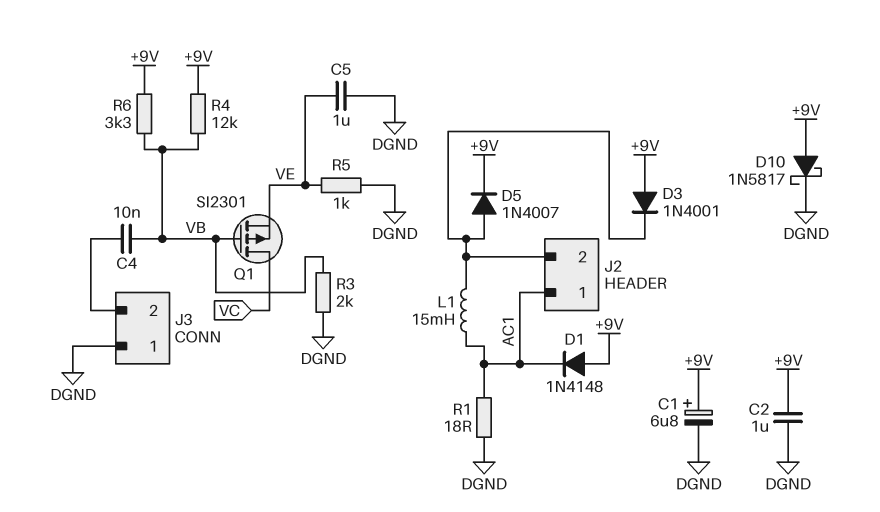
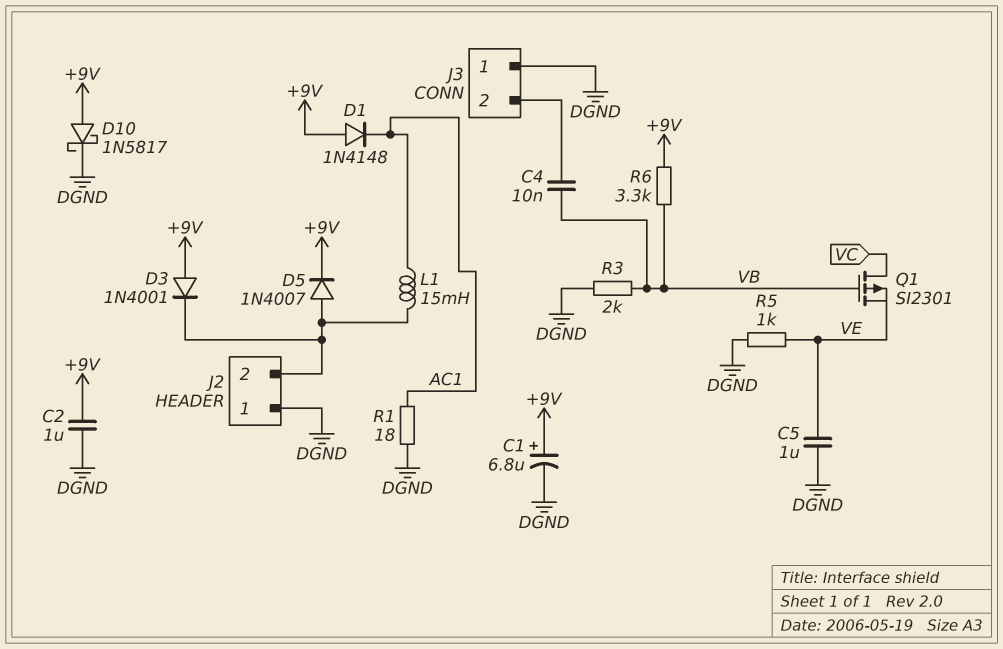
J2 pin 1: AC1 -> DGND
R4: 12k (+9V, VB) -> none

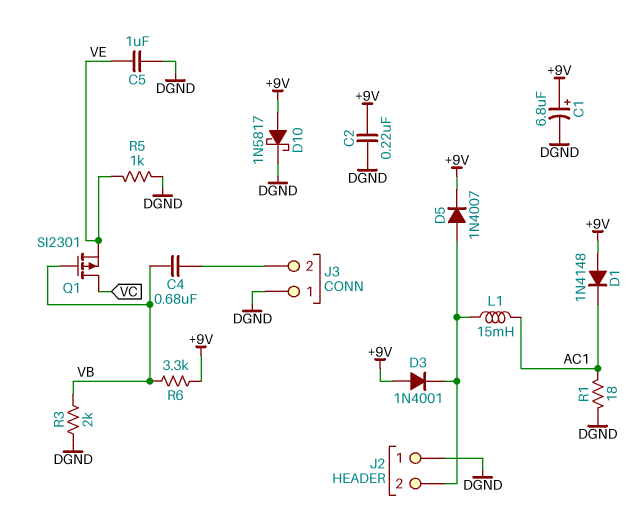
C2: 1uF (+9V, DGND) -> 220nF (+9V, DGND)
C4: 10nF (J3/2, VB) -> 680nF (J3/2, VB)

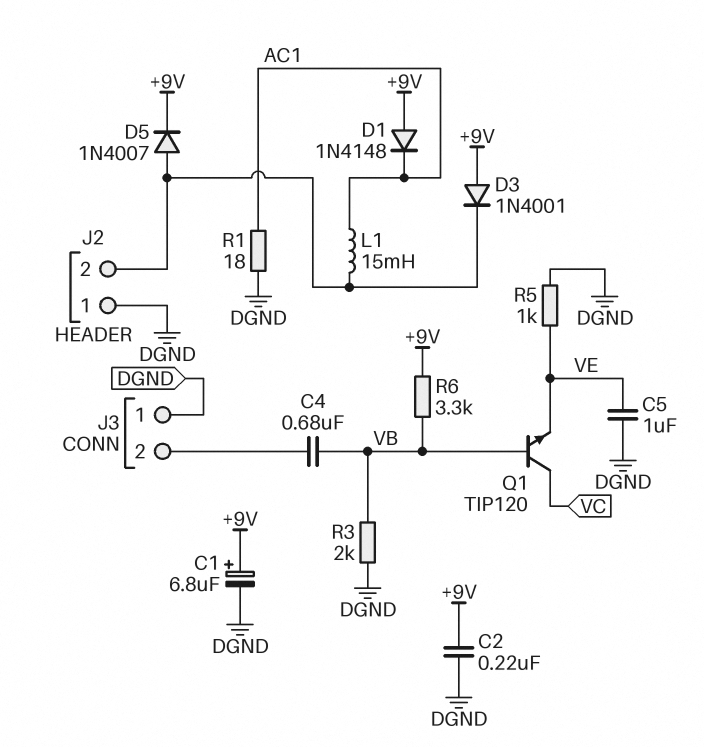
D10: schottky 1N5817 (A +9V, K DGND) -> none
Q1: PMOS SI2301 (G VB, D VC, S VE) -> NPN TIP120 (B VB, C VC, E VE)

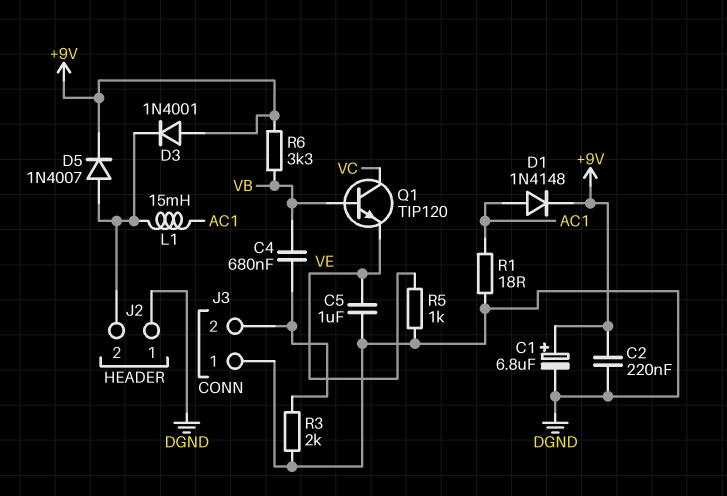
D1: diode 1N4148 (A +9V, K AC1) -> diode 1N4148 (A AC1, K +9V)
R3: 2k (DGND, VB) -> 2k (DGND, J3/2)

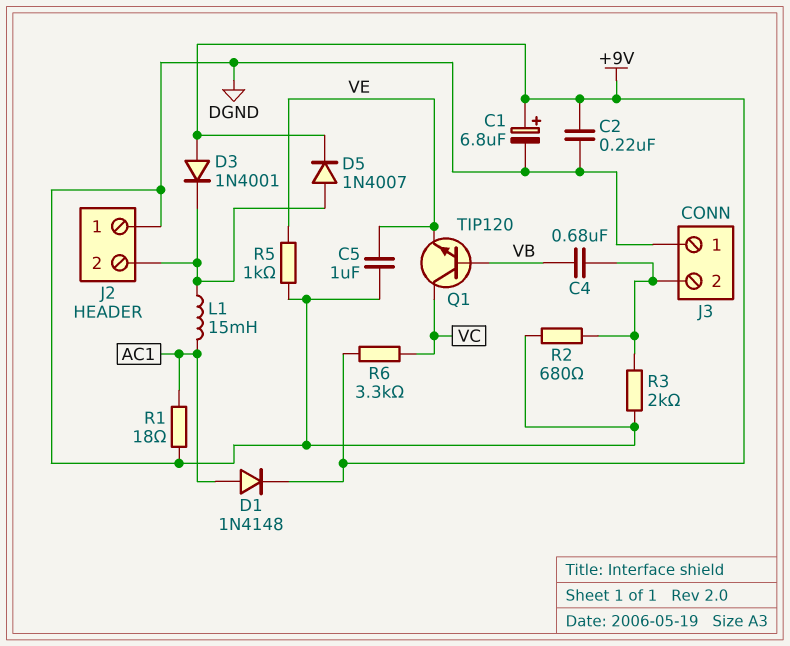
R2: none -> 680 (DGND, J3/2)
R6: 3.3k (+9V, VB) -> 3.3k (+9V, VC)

※

- What needs to be done
Check each line of the data above for the string "none" and report only how many lines have it.

- Answer section
3